Work instructions: From the entries below, please gather each line containing the string "ruler".

(Record excerpts)

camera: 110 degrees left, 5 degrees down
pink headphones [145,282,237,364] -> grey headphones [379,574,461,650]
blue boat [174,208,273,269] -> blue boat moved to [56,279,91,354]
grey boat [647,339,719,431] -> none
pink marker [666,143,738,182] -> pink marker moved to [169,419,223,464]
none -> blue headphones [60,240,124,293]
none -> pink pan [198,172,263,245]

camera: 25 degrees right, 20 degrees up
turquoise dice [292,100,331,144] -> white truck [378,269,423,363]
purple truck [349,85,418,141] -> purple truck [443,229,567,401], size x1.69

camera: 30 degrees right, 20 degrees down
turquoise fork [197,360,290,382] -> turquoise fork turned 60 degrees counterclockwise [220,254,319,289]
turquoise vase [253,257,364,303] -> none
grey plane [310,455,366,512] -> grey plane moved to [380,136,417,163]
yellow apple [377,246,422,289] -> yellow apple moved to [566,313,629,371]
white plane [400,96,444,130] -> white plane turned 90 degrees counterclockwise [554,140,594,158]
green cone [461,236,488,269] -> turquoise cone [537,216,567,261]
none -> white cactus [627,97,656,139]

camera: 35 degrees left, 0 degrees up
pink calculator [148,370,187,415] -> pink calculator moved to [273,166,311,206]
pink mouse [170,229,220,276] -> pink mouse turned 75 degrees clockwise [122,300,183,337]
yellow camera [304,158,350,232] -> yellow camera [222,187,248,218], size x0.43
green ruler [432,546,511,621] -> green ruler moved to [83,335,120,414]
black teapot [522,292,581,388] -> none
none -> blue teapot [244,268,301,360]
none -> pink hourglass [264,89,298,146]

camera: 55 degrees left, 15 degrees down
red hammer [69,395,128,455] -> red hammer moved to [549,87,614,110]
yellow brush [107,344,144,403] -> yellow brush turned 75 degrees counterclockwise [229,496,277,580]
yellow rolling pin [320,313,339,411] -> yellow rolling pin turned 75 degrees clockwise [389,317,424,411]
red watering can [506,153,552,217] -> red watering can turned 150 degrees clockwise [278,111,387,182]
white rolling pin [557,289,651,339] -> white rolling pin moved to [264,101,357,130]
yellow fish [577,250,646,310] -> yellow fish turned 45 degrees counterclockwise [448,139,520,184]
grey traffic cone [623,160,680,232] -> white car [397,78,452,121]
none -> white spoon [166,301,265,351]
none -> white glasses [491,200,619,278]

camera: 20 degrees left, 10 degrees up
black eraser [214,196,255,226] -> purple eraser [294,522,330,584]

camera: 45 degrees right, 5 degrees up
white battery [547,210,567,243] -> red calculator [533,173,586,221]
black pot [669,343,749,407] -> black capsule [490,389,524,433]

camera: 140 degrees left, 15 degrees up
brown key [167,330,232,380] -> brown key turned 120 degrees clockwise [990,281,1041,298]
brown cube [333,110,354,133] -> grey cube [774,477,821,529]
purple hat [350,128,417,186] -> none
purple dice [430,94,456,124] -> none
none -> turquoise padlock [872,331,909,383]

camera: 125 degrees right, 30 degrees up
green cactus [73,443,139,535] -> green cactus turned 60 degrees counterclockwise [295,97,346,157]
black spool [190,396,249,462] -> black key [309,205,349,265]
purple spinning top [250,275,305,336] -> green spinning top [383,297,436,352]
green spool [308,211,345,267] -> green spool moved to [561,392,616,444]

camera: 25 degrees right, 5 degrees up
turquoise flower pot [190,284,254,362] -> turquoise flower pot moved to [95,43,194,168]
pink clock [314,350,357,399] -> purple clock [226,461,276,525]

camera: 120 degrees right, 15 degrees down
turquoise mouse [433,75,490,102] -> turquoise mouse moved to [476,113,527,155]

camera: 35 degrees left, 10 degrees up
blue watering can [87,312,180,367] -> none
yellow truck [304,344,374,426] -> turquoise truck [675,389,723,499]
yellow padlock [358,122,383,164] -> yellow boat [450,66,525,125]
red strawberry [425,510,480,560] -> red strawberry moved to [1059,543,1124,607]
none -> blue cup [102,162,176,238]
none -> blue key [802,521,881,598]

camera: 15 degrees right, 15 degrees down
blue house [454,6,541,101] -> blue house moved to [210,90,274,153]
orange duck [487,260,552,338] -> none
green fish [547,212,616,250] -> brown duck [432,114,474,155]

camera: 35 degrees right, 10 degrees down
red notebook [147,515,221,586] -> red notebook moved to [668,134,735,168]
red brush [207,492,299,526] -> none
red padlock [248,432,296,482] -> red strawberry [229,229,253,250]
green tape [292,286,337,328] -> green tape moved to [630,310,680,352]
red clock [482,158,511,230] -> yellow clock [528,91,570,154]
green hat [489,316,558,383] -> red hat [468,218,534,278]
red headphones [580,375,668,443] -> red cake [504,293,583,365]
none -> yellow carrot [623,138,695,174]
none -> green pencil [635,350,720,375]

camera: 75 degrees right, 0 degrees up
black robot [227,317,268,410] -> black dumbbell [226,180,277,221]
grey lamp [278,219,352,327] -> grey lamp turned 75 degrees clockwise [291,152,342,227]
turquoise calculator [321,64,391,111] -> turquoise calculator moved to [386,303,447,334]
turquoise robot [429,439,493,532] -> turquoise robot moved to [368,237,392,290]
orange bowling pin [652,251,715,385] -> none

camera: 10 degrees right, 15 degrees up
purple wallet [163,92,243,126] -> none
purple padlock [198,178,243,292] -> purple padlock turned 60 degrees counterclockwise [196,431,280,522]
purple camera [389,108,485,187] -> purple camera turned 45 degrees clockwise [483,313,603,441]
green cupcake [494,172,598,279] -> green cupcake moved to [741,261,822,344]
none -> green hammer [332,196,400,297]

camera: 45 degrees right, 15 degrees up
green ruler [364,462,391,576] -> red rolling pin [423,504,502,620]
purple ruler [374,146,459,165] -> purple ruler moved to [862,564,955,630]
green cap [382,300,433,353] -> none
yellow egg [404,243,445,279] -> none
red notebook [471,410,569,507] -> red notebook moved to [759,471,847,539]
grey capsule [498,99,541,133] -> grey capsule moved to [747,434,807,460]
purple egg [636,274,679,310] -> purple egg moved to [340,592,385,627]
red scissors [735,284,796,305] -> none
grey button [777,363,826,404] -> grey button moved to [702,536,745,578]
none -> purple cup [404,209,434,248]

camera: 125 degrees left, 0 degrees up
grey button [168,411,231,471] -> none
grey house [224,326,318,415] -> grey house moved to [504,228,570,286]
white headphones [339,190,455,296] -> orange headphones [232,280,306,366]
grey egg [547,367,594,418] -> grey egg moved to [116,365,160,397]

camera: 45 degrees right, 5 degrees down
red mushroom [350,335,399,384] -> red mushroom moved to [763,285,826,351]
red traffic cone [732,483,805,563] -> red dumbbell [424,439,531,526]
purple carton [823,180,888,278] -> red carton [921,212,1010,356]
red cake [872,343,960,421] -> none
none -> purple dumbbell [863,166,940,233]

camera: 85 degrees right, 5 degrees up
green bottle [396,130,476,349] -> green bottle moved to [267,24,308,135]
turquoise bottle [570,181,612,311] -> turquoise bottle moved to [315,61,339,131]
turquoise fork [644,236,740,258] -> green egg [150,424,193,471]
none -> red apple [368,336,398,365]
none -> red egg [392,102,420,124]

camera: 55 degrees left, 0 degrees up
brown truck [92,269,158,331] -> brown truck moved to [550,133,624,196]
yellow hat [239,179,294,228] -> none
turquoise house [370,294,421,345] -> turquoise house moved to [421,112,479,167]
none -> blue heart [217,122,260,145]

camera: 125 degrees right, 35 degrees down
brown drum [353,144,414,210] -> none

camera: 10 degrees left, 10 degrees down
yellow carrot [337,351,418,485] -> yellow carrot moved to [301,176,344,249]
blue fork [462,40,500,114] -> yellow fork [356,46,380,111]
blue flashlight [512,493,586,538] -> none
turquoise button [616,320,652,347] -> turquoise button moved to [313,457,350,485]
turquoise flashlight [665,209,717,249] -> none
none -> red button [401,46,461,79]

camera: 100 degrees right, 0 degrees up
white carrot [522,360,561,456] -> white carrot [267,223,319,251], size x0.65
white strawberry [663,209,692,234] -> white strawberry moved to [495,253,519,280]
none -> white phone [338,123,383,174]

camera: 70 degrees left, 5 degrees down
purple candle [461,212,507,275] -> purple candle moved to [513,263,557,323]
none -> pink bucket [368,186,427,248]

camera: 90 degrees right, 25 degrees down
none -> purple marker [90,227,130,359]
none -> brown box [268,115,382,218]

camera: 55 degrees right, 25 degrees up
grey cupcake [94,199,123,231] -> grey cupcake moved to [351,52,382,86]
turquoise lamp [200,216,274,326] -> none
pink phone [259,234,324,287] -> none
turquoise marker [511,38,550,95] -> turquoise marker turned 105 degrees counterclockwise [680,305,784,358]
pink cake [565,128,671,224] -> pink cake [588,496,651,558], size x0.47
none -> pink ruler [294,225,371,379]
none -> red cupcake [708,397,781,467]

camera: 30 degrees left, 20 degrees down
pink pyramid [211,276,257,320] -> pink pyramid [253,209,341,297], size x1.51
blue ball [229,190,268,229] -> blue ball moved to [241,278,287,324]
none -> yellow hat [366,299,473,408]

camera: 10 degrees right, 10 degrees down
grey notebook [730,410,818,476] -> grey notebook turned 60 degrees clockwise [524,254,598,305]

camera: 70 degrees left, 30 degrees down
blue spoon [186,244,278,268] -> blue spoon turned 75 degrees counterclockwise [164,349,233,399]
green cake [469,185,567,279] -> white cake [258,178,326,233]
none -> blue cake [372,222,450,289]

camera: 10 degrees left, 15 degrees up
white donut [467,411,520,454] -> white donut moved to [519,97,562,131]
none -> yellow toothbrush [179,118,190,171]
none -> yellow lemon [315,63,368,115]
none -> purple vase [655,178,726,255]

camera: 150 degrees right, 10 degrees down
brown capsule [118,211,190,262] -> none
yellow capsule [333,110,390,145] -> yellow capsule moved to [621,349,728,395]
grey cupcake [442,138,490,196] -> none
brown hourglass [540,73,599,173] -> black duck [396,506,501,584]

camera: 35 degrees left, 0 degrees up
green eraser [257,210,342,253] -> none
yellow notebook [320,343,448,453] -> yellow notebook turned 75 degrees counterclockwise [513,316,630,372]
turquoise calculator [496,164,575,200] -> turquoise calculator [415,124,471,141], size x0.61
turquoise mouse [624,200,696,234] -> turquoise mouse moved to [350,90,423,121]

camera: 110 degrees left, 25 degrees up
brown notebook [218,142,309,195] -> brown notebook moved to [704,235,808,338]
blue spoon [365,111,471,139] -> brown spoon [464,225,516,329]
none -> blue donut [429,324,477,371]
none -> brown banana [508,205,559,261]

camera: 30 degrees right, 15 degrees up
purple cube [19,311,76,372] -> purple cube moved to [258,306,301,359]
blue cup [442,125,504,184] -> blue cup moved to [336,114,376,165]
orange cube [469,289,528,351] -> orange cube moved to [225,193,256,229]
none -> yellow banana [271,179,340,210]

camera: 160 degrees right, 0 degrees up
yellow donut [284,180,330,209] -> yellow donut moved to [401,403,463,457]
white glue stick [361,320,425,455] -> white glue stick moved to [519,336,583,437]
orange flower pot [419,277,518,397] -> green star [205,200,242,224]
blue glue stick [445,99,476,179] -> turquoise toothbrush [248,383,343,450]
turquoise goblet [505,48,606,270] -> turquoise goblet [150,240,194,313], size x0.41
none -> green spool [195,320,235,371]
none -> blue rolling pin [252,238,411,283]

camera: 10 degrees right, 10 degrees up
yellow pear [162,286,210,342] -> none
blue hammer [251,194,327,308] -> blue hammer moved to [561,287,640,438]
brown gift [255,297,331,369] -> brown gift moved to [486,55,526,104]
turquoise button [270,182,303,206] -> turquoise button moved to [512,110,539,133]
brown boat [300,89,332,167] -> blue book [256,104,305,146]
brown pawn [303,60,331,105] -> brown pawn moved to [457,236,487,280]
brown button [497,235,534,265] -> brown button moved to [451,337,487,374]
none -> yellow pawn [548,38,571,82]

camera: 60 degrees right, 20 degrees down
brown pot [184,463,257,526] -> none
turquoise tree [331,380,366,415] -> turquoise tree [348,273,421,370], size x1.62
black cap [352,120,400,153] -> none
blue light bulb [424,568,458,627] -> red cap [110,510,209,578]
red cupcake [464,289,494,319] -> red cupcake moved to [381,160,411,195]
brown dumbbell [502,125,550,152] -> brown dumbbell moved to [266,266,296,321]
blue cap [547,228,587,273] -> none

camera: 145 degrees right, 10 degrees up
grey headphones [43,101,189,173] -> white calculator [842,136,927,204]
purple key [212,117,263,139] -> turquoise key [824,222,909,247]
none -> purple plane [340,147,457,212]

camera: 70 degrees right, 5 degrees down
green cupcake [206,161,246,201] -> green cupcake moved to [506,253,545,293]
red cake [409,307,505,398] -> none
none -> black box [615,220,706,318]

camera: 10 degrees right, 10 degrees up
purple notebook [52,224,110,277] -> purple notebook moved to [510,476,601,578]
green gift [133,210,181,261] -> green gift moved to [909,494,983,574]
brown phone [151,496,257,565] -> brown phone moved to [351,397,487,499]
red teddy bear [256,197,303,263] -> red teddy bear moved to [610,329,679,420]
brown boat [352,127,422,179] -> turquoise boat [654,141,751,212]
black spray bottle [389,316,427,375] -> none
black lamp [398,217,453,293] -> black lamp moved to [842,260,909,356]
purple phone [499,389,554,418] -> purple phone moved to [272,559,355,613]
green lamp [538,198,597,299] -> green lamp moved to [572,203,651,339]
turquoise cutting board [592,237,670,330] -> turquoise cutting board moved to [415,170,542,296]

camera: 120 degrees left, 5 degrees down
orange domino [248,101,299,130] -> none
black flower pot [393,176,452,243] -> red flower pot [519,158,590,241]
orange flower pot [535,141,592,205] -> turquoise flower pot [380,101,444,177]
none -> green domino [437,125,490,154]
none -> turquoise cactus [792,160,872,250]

(End Record excerpts)

Task output:
green ruler [432,546,511,621] -> green ruler moved to [83,335,120,414]
green ruler [364,462,391,576] -> red rolling pin [423,504,502,620]
purple ruler [374,146,459,165] -> purple ruler moved to [862,564,955,630]
none -> pink ruler [294,225,371,379]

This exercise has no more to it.